▸ TASK INSTRUCTIONS:
Exactly the lines from the start of the data below through the line containing "change=appeared; new=LEAF-GREEN STRAIGHTEDGE;" must be returned, and no others.

Spatial reasoning data
..........

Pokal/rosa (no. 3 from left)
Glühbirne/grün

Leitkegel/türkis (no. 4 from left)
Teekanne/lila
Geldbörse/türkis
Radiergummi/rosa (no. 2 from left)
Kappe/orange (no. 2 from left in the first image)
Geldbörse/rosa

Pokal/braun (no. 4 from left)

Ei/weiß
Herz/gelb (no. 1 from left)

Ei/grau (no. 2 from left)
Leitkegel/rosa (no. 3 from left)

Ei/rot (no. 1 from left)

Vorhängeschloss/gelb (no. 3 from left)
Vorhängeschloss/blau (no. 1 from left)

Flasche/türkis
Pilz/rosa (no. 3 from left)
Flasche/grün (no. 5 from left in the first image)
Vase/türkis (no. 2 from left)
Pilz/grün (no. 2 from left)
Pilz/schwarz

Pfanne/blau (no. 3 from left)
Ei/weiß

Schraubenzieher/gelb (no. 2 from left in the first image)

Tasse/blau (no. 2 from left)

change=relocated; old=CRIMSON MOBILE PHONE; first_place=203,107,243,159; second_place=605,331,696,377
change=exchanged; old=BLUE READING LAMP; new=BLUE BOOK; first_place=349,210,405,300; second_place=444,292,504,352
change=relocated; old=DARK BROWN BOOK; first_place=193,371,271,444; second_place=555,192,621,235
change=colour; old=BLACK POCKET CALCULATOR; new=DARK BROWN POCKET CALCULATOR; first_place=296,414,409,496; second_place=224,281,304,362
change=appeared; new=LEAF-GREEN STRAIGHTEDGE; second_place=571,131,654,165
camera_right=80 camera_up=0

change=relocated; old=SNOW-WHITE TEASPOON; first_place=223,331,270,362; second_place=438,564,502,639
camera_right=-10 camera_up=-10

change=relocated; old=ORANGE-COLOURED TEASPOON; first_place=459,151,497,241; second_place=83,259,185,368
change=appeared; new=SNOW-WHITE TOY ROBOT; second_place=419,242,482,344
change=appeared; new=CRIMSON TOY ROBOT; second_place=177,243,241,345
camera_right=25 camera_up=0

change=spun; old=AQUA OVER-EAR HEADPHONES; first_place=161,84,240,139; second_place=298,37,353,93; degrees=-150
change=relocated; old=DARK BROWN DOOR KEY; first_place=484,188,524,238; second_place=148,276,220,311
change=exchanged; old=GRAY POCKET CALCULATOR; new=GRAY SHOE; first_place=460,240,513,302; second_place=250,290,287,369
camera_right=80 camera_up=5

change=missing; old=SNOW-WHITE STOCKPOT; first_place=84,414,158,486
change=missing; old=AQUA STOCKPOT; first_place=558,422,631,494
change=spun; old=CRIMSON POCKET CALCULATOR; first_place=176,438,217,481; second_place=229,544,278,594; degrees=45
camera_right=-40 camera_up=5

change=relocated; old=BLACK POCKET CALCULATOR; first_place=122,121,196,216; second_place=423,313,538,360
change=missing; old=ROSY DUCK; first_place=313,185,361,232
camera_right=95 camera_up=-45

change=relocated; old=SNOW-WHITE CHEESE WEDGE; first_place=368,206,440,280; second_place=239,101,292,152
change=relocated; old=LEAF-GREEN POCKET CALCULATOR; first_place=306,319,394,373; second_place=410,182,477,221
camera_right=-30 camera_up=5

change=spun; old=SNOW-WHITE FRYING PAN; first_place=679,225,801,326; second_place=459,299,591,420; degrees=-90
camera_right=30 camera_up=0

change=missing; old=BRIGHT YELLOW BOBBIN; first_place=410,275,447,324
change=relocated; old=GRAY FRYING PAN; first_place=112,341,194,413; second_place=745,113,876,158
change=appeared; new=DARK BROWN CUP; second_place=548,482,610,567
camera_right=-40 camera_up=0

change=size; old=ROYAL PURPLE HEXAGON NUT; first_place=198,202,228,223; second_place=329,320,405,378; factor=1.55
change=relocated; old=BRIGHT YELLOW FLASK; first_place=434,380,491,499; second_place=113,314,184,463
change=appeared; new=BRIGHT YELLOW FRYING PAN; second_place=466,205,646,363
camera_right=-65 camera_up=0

..........

▸ COMPLETED TASK:
Pokal/rosa (no. 3 from left)
Glühbirne/grün

Leitkegel/türkis (no. 4 from left)
Teekanne/lila
Geldbörse/türkis
Radiergummi/rosa (no. 2 from left)
Kappe/orange (no. 2 from left in the first image)
Geldbörse/rosa

Pokal/braun (no. 4 from left)

Ei/weiß
Herz/gelb (no. 1 from left)

Ei/grau (no. 2 from left)
Leitkegel/rosa (no. 3 from left)

Ei/rot (no. 1 from left)

Vorhängeschloss/gelb (no. 3 from left)
Vorhängeschloss/blau (no. 1 from left)

Flasche/türkis
Pilz/rosa (no. 3 from left)
Flasche/grün (no. 5 from left in the first image)
Vase/türkis (no. 2 from left)
Pilz/grün (no. 2 from left)
Pilz/schwarz

Pfanne/blau (no. 3 from left)
Ei/weiß

Schraubenzieher/gelb (no. 2 from left in the first image)

Tasse/blau (no. 2 from left)

change=relocated; old=CRIMSON MOBILE PHONE; first_place=203,107,243,159; second_place=605,331,696,377
change=exchanged; old=BLUE READING LAMP; new=BLUE BOOK; first_place=349,210,405,300; second_place=444,292,504,352
change=relocated; old=DARK BROWN BOOK; first_place=193,371,271,444; second_place=555,192,621,235
change=colour; old=BLACK POCKET CALCULATOR; new=DARK BROWN POCKET CALCULATOR; first_place=296,414,409,496; second_place=224,281,304,362
change=appeared; new=LEAF-GREEN STRAIGHTEDGE; second_place=571,131,654,165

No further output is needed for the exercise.